> _TASK DIRECTIONS_: Extract each line of the records below that contains the string "circle", copying every such line in full.

> _DATA FOR PROCESSING_:

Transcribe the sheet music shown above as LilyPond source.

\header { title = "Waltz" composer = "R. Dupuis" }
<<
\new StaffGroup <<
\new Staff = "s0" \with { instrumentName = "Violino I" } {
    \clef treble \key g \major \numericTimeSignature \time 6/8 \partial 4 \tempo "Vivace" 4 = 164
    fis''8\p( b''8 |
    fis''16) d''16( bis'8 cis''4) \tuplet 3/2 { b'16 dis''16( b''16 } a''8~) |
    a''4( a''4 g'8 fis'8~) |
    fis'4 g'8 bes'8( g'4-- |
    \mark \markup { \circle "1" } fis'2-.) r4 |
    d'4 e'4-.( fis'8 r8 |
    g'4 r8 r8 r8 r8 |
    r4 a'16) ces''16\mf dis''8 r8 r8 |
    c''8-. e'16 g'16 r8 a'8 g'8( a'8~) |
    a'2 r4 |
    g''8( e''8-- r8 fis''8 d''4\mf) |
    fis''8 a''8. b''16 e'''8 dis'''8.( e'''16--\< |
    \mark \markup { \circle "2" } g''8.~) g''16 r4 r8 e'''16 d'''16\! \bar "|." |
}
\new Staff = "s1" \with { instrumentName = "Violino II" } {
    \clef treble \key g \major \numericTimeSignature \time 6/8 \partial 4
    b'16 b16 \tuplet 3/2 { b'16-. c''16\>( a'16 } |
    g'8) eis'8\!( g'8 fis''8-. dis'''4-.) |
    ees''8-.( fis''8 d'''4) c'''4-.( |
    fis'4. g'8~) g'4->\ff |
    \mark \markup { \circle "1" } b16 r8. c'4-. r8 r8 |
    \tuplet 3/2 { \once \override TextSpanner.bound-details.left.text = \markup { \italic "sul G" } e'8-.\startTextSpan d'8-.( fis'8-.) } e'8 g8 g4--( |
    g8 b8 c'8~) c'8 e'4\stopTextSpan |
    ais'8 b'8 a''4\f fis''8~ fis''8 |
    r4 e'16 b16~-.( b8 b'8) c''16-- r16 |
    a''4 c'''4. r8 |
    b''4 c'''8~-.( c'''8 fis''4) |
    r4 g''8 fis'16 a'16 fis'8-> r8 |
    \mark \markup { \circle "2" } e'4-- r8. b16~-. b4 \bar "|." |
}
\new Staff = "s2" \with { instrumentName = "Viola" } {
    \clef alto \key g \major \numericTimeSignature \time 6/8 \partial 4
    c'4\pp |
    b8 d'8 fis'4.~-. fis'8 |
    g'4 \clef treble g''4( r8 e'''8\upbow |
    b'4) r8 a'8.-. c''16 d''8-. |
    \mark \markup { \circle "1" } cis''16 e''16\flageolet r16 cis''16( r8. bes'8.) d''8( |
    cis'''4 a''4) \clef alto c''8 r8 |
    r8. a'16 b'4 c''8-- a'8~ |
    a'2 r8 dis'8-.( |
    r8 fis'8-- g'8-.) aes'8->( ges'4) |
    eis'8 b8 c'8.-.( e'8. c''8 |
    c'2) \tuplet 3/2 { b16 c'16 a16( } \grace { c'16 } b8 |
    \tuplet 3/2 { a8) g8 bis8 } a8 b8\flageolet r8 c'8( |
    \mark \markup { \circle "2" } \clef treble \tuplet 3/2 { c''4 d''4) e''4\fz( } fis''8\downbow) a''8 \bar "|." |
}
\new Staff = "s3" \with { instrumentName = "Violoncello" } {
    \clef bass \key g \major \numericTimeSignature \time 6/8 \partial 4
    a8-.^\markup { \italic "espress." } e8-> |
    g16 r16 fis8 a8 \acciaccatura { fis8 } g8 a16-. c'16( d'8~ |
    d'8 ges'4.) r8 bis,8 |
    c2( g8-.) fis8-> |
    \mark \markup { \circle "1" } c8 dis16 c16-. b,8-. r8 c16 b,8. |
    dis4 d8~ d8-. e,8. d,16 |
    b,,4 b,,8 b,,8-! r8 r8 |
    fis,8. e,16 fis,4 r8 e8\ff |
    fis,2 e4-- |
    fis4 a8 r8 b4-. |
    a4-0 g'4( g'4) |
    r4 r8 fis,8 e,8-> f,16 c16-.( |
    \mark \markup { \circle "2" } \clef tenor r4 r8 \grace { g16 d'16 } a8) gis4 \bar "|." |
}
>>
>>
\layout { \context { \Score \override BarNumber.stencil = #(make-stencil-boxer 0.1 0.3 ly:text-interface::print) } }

> _CORRECT RESULT_:
    \mark \markup { \circle "1" } fis'2-.) r4 |
    \mark \markup { \circle "2" } g''8.~) g''16 r4 r8 e'''16 d'''16\! \bar "|." |
    \mark \markup { \circle "1" } b16 r8. c'4-. r8 r8 |
    \mark \markup { \circle "2" } e'4-- r8. b16~-. b4 \bar "|." |
    \mark \markup { \circle "1" } cis''16 e''16\flageolet r16 cis''16( r8. bes'8.) d''8( |
    \mark \markup { \circle "2" } \clef treble \tuplet 3/2 { c''4 d''4) e''4\fz( } fis''8\downbow) a''8 \bar "|." |
    \mark \markup { \circle "1" } c8 dis16 c16-. b,8-. r8 c16 b,8. |
    \mark \markup { \circle "2" } \clef tenor r4 r8 \grace { g16 d'16 } a8) gis4 \bar "|." |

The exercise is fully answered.